__How to complete this task__. Verbatim repeat, images excluded. Give each entry again as written.

** Records follows **

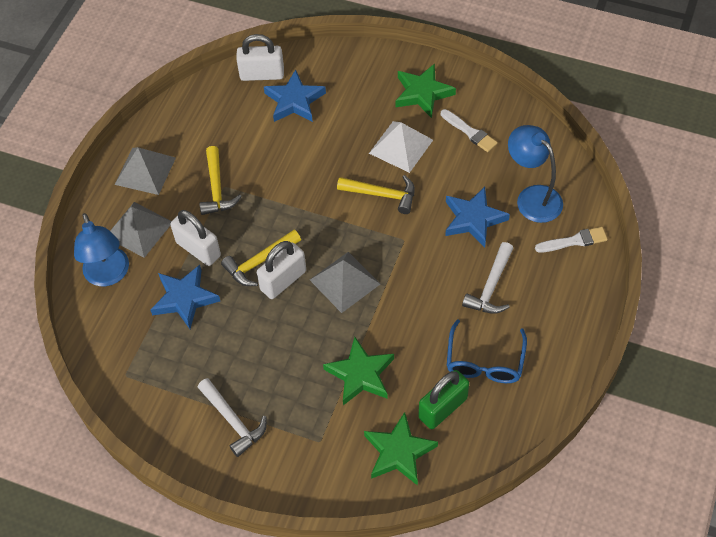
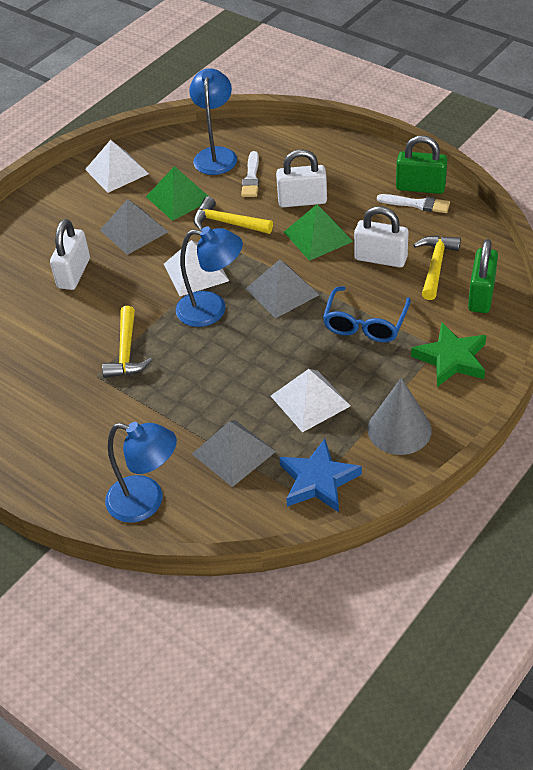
blue lamp: 2 -> 3
blue star: 3 -> 1
green padlock: 1 -> 2
green pyramid: 0 -> 2
green star: 3 -> 1
grey cone: 0 -> 1
white hammer: 2 -> 0
white pyramid: 1 -> 3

** End of Records **

__Exercise result__.
blue lamp: 2 -> 3
blue star: 3 -> 1
green padlock: 1 -> 2
green pyramid: 0 -> 2
green star: 3 -> 1
grey cone: 0 -> 1
white hammer: 2 -> 0
white pyramid: 1 -> 3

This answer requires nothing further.